***** DATA FOR THIS TASK *****

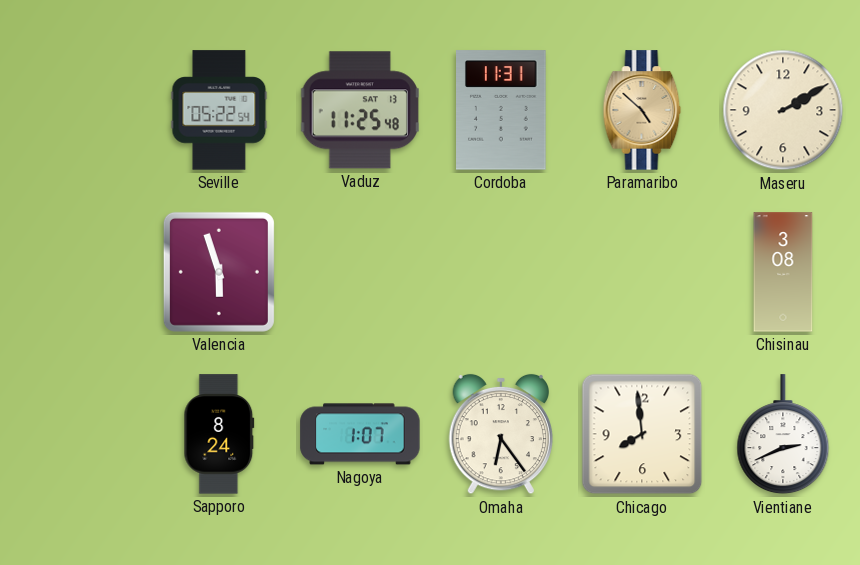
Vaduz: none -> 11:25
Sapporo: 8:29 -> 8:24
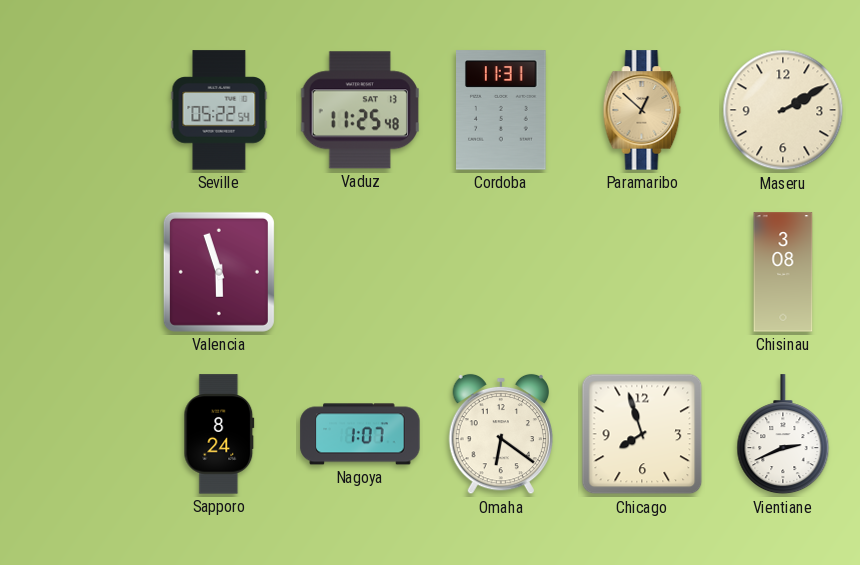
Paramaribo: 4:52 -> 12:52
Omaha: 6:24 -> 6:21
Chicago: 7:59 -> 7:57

*****
***** DATA FOR THIS TASK *****

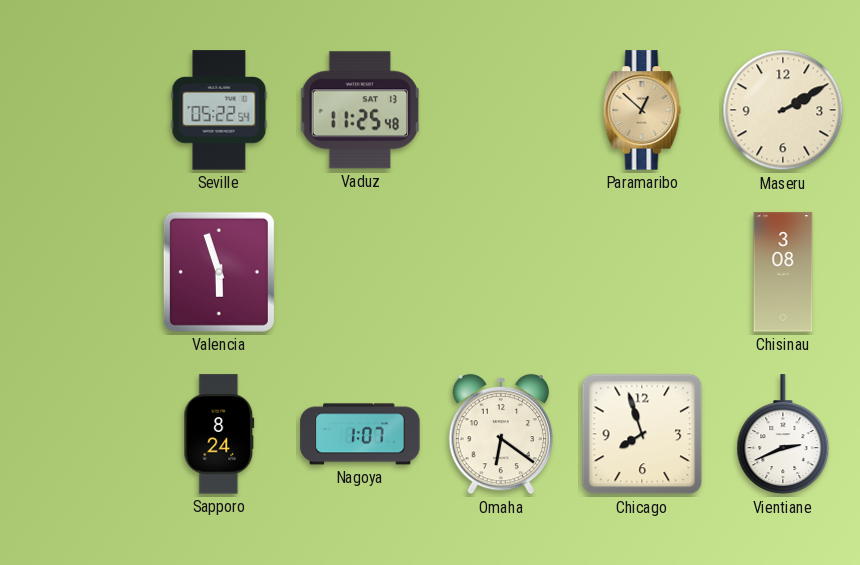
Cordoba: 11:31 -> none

*****
***** DATA FOR THIS TASK *****

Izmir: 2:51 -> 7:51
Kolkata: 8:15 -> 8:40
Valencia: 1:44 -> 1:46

*****

■ WHAT THIS TASK INVOLVES: Copy out the items again word for word, beginning with the line that contains "Paramaribo: 4:52 -> 12:52" and continuing through the line that contains "Chicago: 7:59 -> 7:57".

■ OUTPUT BELOW:
Paramaribo: 4:52 -> 12:52
Omaha: 6:24 -> 6:21
Chicago: 7:59 -> 7:57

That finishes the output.